Exercise:
An exact copy of all the data below is needed, without its pictures.

Dataset extract:
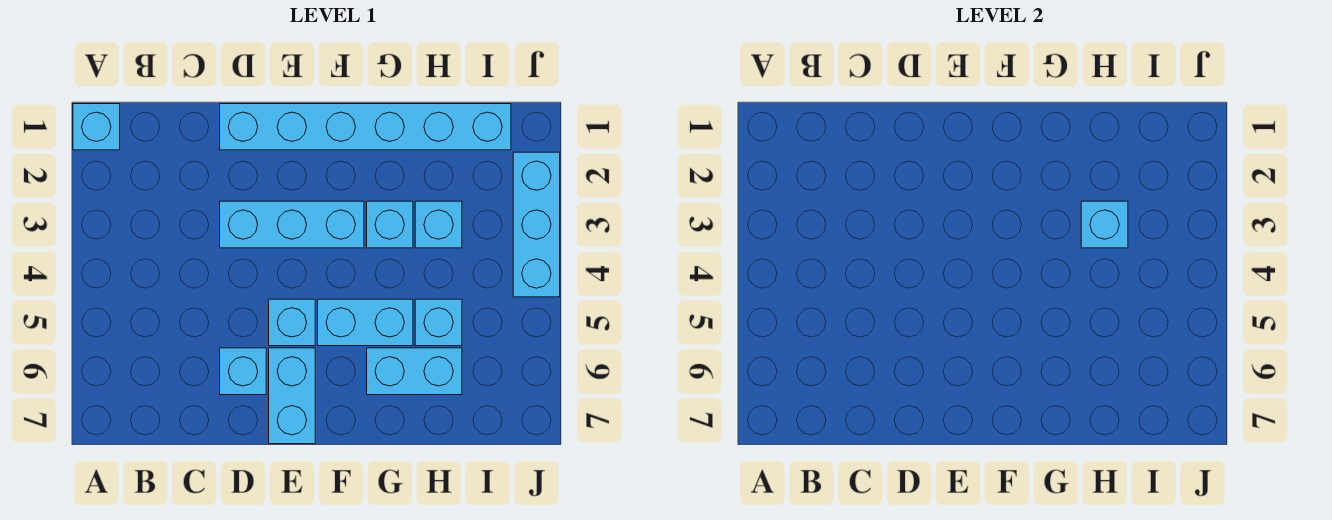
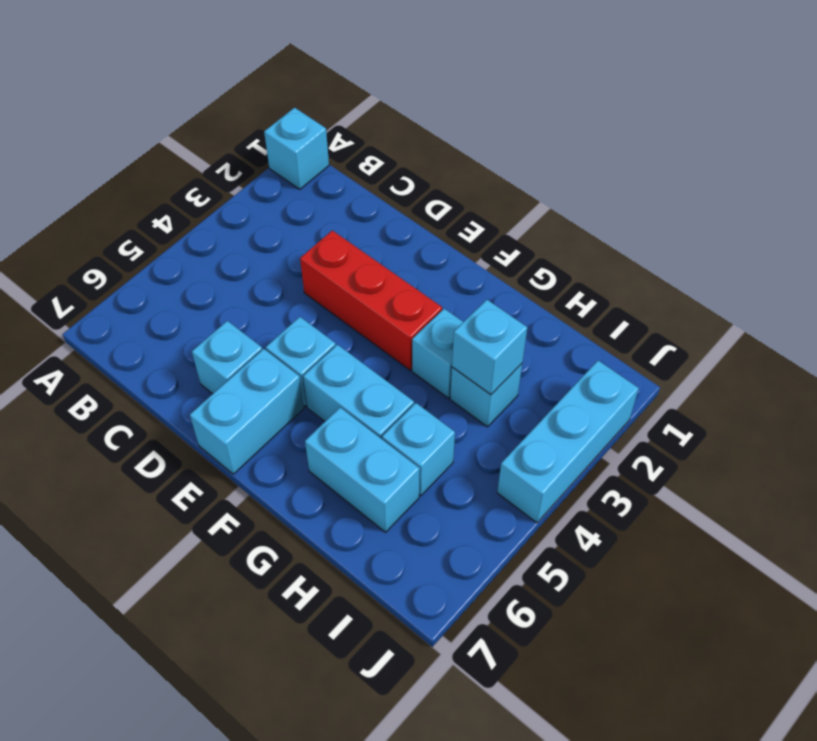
cyan 1x6 brick [220,104,511,150] -> none
cyan 1x3 brick [220,201,364,248] -> red 1x3 brick [300,230,442,370]

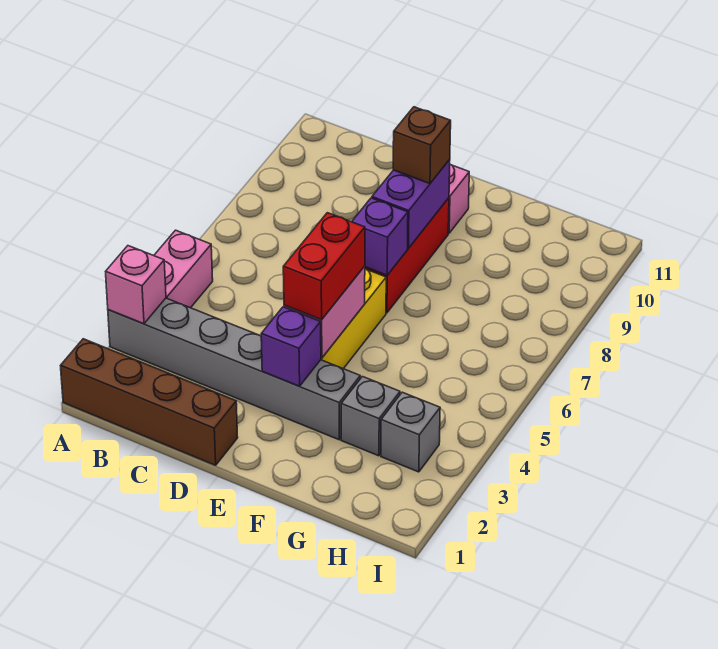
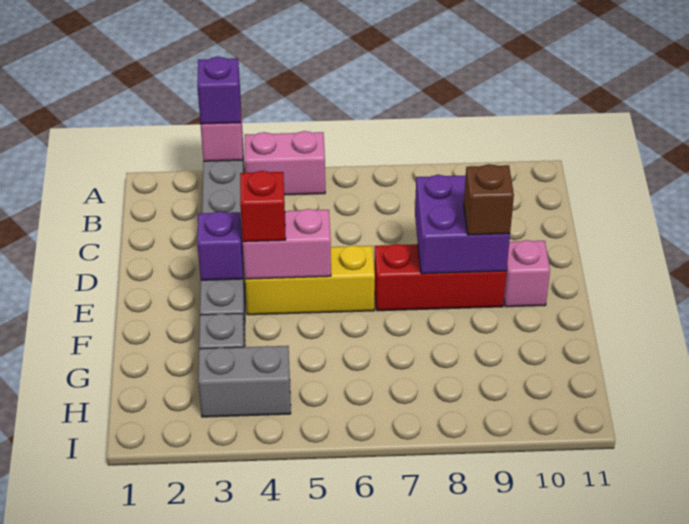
brown 1x4 brick [61,339,238,465] -> none
red 1x2 brick [283,213,365,320] -> red 1x1 brick [240,171,286,242]
purple 1x1 brick [352,198,408,275] -> purple 1x1 brick moved to [197,57,241,124]
purple 1x2 brick [372,159,450,248] -> purple 2x2 brick [415,175,510,274]
grey 1x1 brick [381,392,440,472] -> grey 1x2 brick [198,346,291,417]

Task solution:
cyan 1x6 brick [220,104,511,150] -> none
cyan 1x3 brick [220,201,364,248] -> red 1x3 brick [300,230,442,370]

brown 1x4 brick [61,339,238,465] -> none
red 1x2 brick [283,213,365,320] -> red 1x1 brick [240,171,286,242]
purple 1x1 brick [352,198,408,275] -> purple 1x1 brick moved to [197,57,241,124]
purple 1x2 brick [372,159,450,248] -> purple 2x2 brick [415,175,510,274]
grey 1x1 brick [381,392,440,472] -> grey 1x2 brick [198,346,291,417]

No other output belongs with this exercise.